# Problem details:
Starting at the line that contains "S101: none -> switch (COM, U103/RST)", return every line down to the end of the records below, exactly as written.

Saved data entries
>>>>>
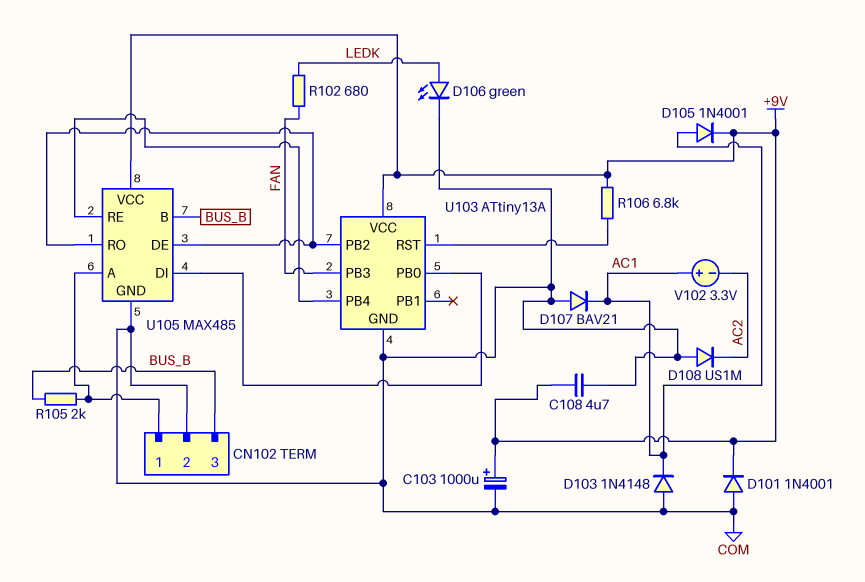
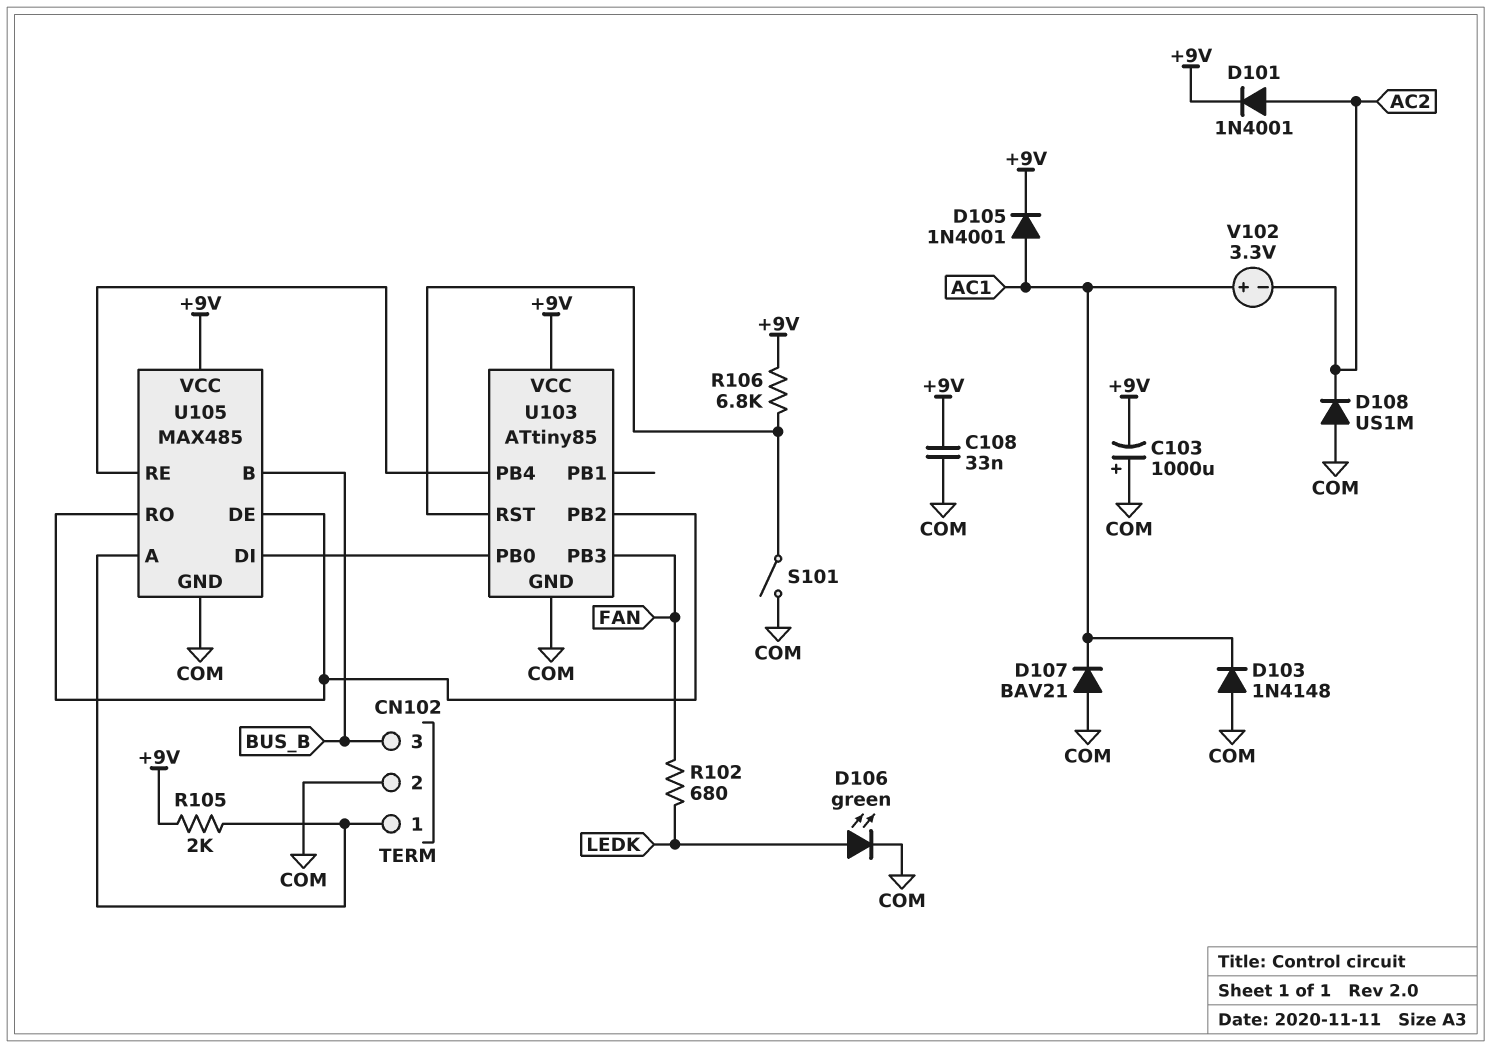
C103: 1000uF (plus +9V, minus COM) -> 1000uF (plus COM, minus +9V)
C108: 4.7uF (+9V, COM) -> 33nF (+9V, COM)
D101: diode 1N4001 (A COM, K +9V) -> diode 1N4001 (A AC2, K +9V)
R105: 2k (BUS_B, CN102/1) -> 2k (+9V, CN102/1)
S101: none -> switch (COM, U103/RST)
U103: ATtiny13A -> ATtiny85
<<<<<
# Solution for this exercise:
S101: none -> switch (COM, U103/RST)
U103: ATtiny13A -> ATtiny85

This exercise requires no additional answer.